» Information supplied
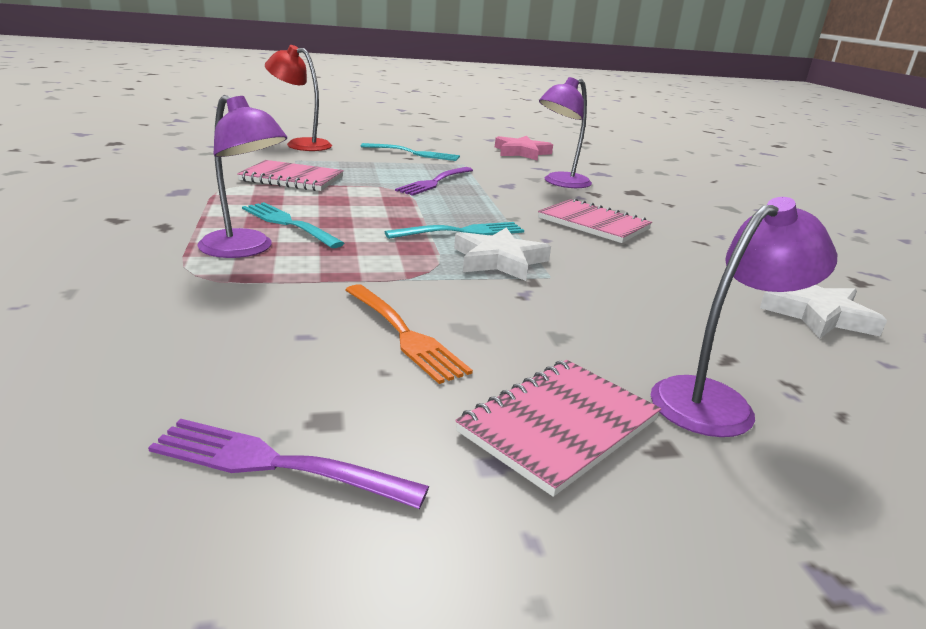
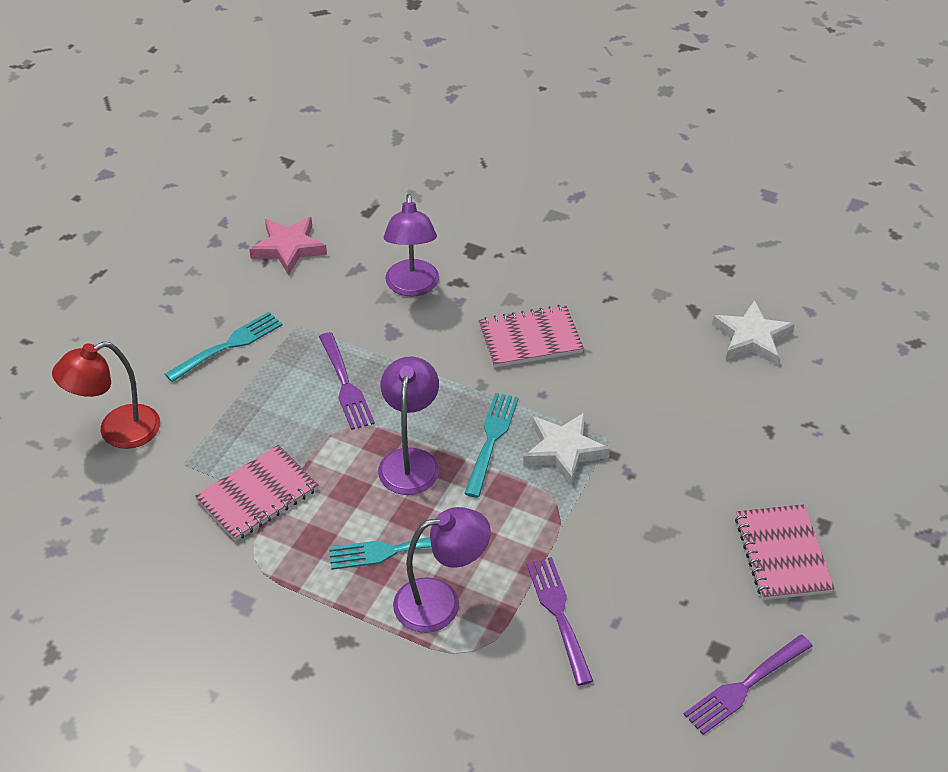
camera: 50 degrees left, 20 degrees up
orange fork [345,284,473,384] -> none
purple lamp [651,197,837,437] -> purple lamp moved to [378,357,439,495]
none -> purple fork [526,557,593,686]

» What you have to do
Only the text of the material belongs in your copy, which must match the original exactly.

» Answer section
camera: 50 degrees left, 20 degrees up
orange fork [345,284,473,384] -> none
purple lamp [651,197,837,437] -> purple lamp moved to [378,357,439,495]
none -> purple fork [526,557,593,686]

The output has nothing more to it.